[Coordinate-based change listings]
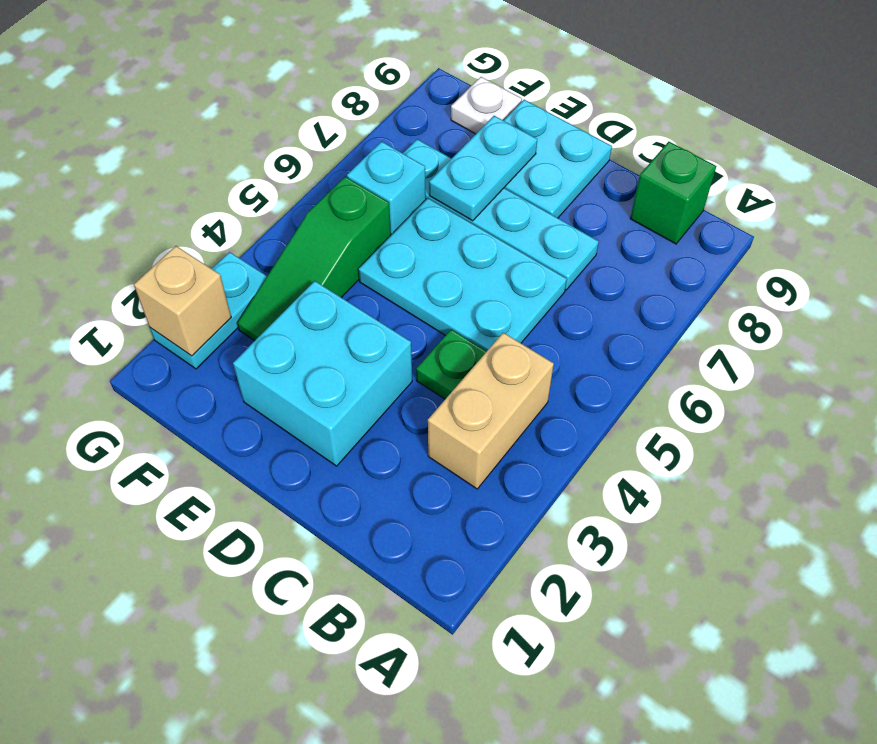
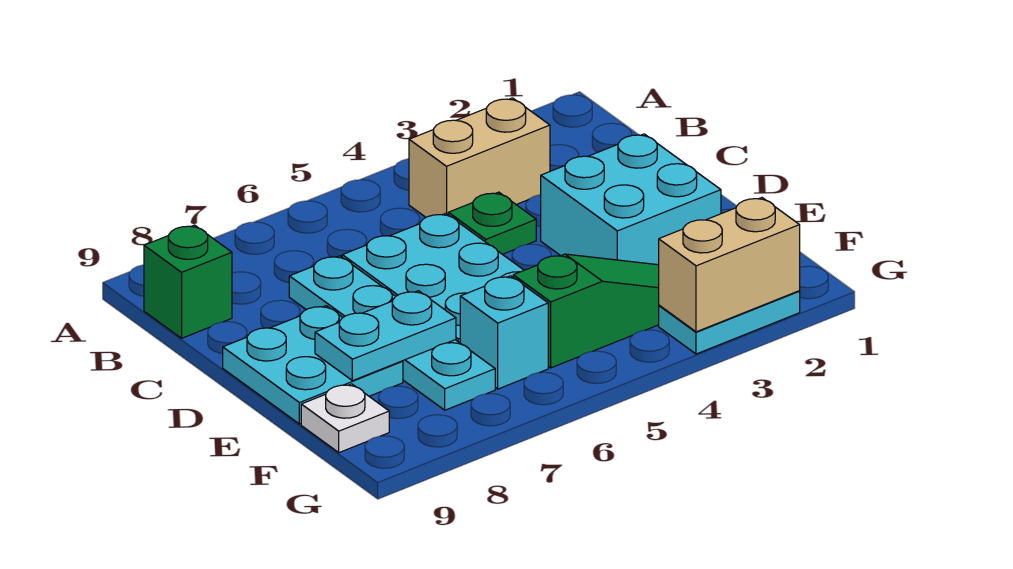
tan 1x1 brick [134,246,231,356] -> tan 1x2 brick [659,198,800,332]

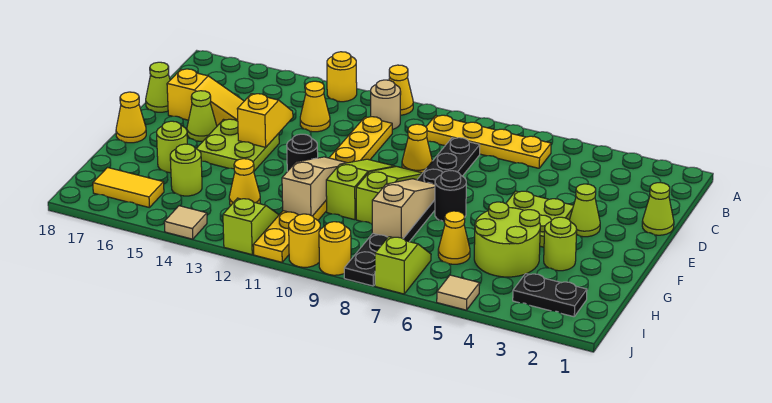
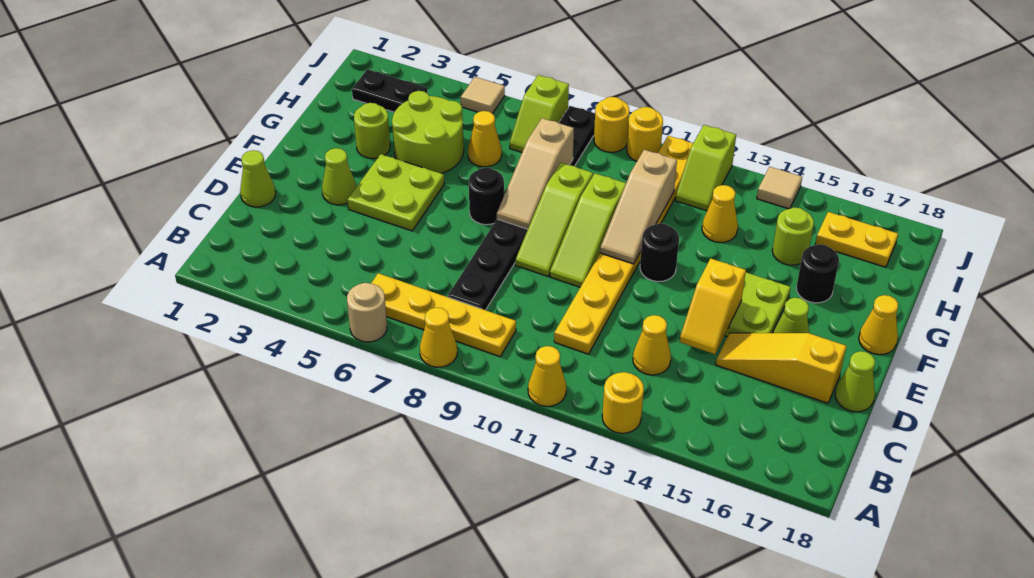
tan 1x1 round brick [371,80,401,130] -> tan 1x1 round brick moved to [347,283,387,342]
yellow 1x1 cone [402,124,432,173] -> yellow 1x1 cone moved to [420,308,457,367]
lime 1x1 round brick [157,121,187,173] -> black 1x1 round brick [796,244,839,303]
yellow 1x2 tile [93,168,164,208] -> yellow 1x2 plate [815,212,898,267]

WORK INSTRUCTION — Every line that holds the word "moved" should be copied from the records above.

ANSWER AREA —
tan 1x1 round brick [371,80,401,130] -> tan 1x1 round brick moved to [347,283,387,342]
yellow 1x1 cone [402,124,432,173] -> yellow 1x1 cone moved to [420,308,457,367]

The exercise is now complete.